OBJECTIVE:
Pull out each line of the items below that contains the string "italic", copying it in full.

MATERIAL FOR THIS EXERCISE:
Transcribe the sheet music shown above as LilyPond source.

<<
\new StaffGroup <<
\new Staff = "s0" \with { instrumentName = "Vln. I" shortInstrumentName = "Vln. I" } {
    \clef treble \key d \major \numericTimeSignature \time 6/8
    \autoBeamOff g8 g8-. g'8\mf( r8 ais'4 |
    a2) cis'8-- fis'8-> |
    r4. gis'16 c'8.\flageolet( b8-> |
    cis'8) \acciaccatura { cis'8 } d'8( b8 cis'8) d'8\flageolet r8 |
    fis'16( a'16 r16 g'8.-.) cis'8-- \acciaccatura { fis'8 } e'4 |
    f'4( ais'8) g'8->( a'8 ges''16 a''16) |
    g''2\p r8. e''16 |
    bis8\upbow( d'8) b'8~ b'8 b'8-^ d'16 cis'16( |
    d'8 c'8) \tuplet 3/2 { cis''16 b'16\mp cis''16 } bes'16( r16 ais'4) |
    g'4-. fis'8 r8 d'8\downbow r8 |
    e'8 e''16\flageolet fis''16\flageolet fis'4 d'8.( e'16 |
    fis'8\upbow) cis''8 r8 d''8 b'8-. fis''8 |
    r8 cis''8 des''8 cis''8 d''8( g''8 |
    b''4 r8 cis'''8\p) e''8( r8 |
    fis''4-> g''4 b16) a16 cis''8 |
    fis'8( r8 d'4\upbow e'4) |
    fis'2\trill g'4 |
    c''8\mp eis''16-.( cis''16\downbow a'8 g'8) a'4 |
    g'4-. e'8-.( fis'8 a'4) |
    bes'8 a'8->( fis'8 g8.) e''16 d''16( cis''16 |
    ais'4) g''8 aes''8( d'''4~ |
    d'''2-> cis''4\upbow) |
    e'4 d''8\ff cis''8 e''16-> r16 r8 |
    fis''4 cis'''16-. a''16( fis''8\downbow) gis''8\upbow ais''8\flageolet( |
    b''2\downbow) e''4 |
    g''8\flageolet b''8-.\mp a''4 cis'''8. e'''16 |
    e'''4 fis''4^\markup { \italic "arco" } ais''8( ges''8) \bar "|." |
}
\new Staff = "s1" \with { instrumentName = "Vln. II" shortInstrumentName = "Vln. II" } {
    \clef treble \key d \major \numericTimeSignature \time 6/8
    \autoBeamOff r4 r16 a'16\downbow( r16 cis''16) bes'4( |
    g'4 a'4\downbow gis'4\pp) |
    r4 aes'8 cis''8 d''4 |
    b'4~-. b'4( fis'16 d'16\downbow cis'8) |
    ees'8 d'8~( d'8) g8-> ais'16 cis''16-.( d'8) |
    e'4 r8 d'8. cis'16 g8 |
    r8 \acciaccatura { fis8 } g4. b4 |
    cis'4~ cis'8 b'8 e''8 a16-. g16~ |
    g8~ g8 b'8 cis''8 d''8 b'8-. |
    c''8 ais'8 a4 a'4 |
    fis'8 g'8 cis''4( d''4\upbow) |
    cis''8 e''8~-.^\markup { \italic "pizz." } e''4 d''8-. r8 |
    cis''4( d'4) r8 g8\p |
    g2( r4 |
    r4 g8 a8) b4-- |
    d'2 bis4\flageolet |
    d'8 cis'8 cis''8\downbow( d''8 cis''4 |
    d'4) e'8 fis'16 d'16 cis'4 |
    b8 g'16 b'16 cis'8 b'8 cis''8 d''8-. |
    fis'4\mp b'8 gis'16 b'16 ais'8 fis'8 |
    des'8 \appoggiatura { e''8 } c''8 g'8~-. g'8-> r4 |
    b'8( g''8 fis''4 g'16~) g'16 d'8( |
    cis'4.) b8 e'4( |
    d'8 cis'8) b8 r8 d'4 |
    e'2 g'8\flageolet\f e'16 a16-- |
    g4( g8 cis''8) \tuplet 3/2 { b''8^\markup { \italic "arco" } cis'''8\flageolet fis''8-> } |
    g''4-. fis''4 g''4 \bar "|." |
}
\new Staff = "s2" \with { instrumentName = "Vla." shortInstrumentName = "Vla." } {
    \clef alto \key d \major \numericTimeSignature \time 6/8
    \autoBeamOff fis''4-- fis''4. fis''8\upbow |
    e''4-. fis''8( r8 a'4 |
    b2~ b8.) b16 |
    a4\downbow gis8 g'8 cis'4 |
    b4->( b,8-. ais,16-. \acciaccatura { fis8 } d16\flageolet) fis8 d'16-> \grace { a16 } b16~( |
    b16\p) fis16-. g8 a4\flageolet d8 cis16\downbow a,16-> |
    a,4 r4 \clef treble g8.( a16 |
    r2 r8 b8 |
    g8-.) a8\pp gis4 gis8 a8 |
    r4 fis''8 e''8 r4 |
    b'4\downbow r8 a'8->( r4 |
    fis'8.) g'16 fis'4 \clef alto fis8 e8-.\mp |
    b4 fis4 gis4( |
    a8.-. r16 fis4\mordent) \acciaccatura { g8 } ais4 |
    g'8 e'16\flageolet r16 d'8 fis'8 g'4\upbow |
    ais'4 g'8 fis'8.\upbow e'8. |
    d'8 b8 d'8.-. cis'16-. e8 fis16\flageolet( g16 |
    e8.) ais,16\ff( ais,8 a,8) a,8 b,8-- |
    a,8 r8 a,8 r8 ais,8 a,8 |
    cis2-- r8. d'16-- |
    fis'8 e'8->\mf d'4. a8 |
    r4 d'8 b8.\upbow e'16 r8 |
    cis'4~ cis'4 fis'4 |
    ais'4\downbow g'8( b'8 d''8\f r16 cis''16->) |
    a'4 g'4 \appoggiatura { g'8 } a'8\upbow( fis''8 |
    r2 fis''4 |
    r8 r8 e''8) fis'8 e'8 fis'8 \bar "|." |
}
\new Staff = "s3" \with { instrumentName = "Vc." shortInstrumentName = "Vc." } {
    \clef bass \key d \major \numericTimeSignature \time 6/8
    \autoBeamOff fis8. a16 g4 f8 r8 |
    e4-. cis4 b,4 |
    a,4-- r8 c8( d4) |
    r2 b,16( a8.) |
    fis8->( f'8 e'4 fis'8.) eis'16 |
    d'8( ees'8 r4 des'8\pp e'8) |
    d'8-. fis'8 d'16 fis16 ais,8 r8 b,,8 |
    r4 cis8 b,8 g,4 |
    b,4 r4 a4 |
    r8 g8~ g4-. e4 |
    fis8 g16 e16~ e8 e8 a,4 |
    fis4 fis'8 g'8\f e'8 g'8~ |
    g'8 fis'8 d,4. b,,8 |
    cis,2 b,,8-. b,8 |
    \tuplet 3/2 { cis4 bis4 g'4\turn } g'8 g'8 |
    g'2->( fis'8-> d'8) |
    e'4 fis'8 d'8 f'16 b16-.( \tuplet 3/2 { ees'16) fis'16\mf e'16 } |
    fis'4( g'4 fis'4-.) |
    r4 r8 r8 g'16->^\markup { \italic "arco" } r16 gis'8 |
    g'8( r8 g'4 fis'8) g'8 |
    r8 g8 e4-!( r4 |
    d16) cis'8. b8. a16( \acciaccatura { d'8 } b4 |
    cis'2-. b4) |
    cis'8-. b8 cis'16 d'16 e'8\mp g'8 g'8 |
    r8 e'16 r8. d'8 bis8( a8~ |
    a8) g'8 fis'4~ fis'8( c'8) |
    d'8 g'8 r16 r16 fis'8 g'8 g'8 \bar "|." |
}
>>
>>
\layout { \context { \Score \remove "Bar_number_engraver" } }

FULL OUTPUT:
    e'''4 fis''4^\markup { \italic "arco" } ais''8( ges''8) \bar "|." |
    cis''8 e''8~-.^\markup { \italic "pizz." } e''4 d''8-. r8 |
    g4( g8 cis''8) \tuplet 3/2 { b''8^\markup { \italic "arco" } cis'''8\flageolet fis''8-> } |
    r4 r8 r8 g'16->^\markup { \italic "arco" } r16 gis'8 |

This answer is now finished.